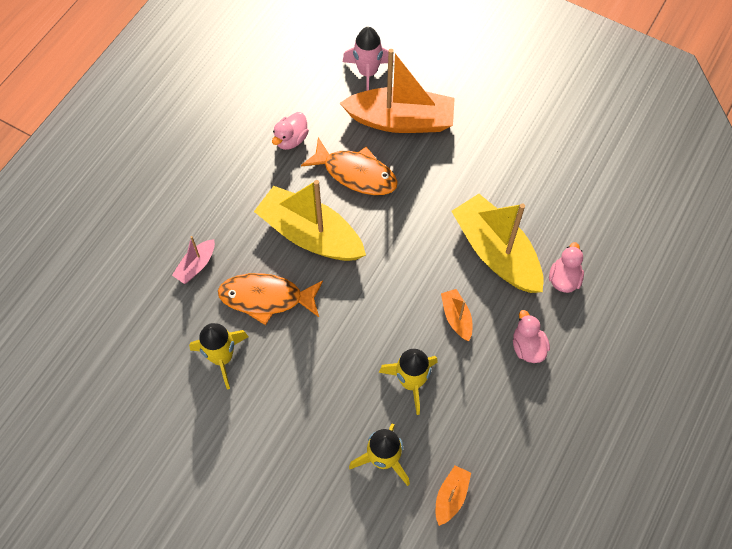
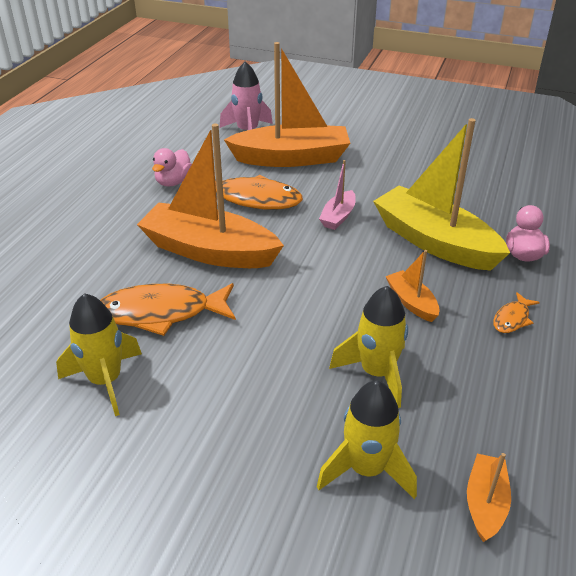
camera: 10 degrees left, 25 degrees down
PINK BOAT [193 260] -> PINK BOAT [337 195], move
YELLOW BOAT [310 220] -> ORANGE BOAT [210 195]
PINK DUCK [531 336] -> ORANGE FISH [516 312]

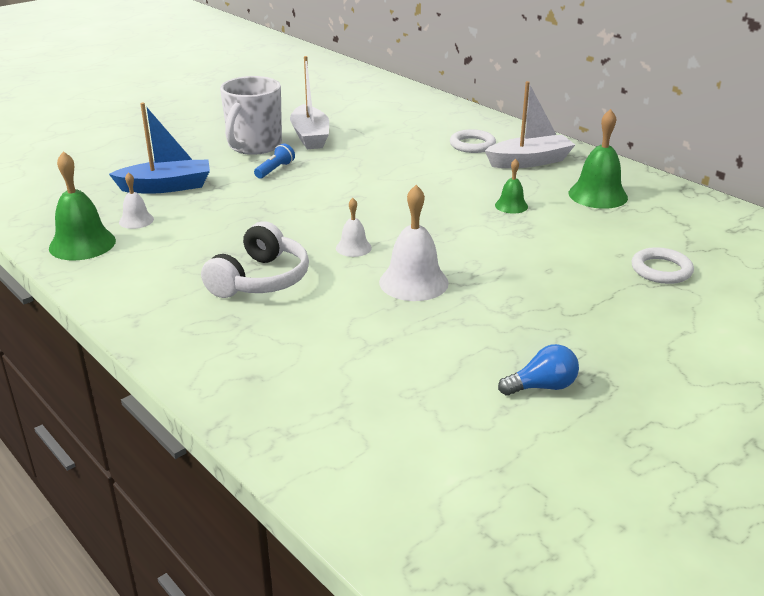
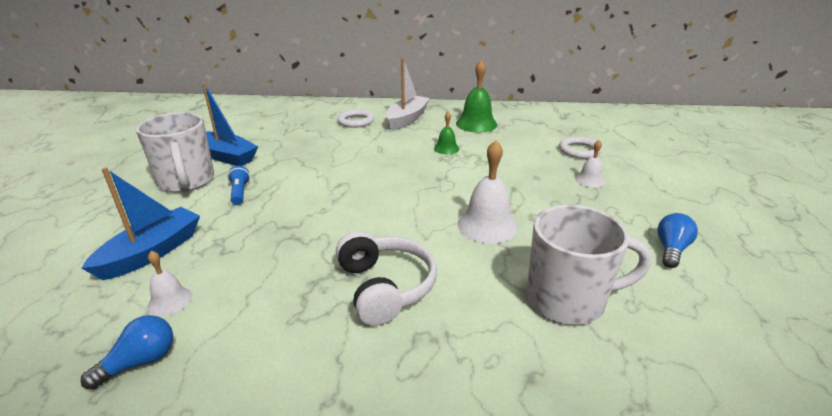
camera: 45 degrees left, 0 degrees up
GREEN BELL [82 205] -> BLUE LIGHT BULB [126 352]
WHITE BOAT [309 102] -> BLUE BOAT [230 124]
WHITE BELL [354 227] -> WHITE BELL [590 164], move
none -> WHITE MUG [589 265]

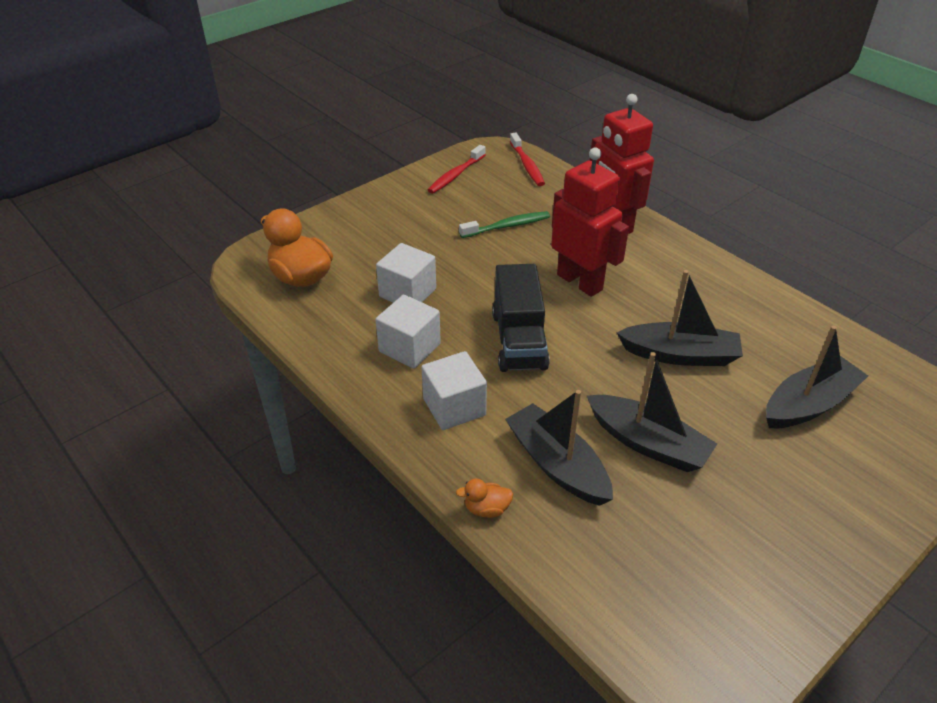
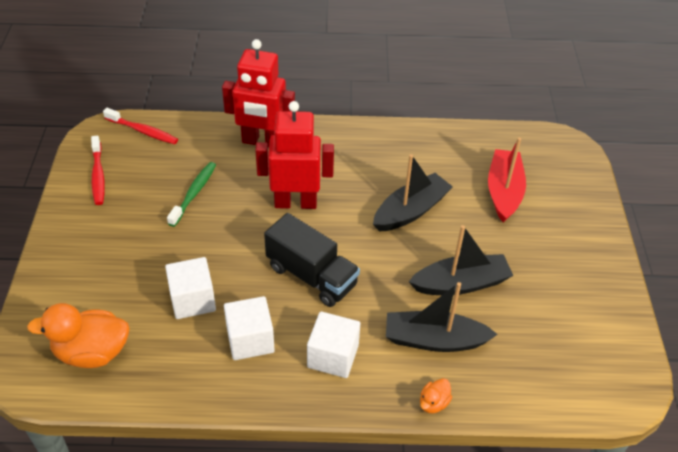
camera: 50 degrees left, 5 degrees up
BLACK BOAT [817 377] -> RED BOAT [507 180]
※
→ **Problem to solve**: Print exactly the lines between the line containing "none -> WHITE MUG [589 265]" and the last line of the entries above, including both, and nothing besides; skip the pictures.

→ **Exercise answer**:
none -> WHITE MUG [589 265]

camera: 50 degrees left, 5 degrees up
BLACK BOAT [817 377] -> RED BOAT [507 180]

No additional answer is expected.